── AVAILABLE RECORDS

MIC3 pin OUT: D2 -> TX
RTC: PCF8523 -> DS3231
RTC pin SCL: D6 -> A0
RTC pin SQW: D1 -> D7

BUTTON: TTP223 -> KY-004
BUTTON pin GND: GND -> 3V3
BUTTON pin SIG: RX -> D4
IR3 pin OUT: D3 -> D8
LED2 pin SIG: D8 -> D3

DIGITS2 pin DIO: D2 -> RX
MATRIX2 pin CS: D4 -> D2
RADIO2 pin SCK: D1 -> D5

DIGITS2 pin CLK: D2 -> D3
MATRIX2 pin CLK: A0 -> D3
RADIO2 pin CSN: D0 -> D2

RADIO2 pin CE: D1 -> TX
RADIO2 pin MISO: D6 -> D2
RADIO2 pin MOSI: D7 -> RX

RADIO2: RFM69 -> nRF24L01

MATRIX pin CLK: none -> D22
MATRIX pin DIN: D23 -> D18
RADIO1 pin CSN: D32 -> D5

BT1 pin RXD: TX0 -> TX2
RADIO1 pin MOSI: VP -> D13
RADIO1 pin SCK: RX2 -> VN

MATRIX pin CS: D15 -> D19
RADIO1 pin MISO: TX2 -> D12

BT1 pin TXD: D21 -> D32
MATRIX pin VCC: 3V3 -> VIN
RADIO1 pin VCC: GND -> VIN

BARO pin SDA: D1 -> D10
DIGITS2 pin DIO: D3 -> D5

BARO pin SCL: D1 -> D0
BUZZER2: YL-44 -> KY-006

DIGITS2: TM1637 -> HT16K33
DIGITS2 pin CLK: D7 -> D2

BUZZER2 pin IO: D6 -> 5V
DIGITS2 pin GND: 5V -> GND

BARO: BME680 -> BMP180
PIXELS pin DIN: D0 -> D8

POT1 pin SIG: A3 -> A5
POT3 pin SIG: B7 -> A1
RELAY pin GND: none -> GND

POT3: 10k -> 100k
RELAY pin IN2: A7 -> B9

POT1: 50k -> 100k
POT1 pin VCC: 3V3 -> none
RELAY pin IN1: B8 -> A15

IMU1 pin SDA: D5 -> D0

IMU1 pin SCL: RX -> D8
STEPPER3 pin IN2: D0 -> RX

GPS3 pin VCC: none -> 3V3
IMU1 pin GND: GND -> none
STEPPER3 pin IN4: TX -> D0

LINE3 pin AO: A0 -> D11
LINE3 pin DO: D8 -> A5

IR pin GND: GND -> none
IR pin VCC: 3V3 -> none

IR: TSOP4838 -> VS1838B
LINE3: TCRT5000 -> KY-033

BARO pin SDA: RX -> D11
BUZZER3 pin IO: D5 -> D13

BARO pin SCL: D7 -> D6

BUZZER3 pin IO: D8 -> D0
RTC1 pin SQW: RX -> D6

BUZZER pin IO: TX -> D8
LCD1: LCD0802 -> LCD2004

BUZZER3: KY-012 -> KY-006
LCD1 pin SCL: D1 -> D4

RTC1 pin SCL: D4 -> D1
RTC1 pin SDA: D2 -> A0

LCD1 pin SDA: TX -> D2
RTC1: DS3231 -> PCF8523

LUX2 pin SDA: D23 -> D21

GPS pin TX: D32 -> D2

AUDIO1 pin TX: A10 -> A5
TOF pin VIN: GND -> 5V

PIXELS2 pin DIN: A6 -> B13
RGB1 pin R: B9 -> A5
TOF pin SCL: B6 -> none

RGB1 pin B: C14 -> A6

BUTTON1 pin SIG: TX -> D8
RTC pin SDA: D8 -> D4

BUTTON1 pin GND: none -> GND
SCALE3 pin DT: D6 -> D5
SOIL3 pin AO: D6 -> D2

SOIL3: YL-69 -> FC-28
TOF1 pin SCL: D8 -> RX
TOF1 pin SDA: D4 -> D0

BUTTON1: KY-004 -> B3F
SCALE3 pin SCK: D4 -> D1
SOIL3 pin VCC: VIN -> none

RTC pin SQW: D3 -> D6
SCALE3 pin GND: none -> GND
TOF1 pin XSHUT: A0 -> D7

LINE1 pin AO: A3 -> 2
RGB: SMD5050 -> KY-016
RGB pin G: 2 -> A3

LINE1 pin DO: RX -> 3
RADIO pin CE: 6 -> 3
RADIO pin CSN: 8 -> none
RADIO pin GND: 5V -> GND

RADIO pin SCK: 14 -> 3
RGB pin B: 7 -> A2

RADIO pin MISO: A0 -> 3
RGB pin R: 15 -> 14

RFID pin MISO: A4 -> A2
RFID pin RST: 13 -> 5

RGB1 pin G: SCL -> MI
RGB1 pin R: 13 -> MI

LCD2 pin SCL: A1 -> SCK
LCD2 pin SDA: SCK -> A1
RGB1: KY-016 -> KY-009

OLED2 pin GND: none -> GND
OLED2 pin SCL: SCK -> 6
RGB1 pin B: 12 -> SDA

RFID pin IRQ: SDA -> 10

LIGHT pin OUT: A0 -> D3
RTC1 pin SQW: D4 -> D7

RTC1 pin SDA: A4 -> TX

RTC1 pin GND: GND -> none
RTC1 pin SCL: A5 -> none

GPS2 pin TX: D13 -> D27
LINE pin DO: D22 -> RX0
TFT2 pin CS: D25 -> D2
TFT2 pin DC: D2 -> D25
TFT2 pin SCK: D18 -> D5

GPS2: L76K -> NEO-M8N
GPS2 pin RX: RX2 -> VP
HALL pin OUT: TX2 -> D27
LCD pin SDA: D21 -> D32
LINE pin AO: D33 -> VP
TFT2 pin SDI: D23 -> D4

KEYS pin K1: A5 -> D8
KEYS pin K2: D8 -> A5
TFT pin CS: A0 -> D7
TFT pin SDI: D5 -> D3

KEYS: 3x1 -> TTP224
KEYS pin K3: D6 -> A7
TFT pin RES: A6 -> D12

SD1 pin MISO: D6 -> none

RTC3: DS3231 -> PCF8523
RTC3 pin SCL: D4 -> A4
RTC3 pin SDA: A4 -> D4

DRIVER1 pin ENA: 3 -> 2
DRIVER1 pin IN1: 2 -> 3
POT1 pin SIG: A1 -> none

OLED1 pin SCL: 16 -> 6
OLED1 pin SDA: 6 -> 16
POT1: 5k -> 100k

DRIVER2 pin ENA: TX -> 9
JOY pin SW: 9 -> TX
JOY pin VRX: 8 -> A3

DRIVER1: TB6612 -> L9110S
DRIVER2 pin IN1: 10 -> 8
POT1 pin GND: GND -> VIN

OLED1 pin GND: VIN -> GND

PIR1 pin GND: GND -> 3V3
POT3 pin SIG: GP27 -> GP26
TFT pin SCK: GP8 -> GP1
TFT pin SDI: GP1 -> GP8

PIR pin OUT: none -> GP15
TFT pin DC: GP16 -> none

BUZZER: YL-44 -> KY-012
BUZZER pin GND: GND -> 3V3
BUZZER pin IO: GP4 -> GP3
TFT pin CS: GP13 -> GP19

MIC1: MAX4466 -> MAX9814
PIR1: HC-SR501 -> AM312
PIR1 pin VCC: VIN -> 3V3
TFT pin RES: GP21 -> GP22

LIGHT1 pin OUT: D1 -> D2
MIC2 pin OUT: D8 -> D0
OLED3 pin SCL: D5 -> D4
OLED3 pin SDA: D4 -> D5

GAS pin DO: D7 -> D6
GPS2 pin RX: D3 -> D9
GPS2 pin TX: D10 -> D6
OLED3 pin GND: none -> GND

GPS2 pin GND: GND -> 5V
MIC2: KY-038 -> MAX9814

────

Among the records above, repeat exactly the line with "BUZZER3 pin IO: D8 -> D0", the line with "SOIL3 pin VCC: VIN -> none", and every line in between, and only those.

▸ **RESULT BELOW**
BUZZER3 pin IO: D8 -> D0
RTC1 pin SQW: RX -> D6

BUZZER pin IO: TX -> D8
LCD1: LCD0802 -> LCD2004

BUZZER3: KY-012 -> KY-006
LCD1 pin SCL: D1 -> D4

RTC1 pin SCL: D4 -> D1
RTC1 pin SDA: D2 -> A0

LCD1 pin SDA: TX -> D2
RTC1: DS3231 -> PCF8523

LUX2 pin SDA: D23 -> D21

GPS pin TX: D32 -> D2

AUDIO1 pin TX: A10 -> A5
TOF pin VIN: GND -> 5V

PIXELS2 pin DIN: A6 -> B13
RGB1 pin R: B9 -> A5
TOF pin SCL: B6 -> none

RGB1 pin B: C14 -> A6

BUTTON1 pin SIG: TX -> D8
RTC pin SDA: D8 -> D4

BUTTON1 pin GND: none -> GND
SCALE3 pin DT: D6 -> D5
SOIL3 pin AO: D6 -> D2

SOIL3: YL-69 -> FC-28
TOF1 pin SCL: D8 -> RX
TOF1 pin SDA: D4 -> D0

BUTTON1: KY-004 -> B3F
SCALE3 pin SCK: D4 -> D1
SOIL3 pin VCC: VIN -> none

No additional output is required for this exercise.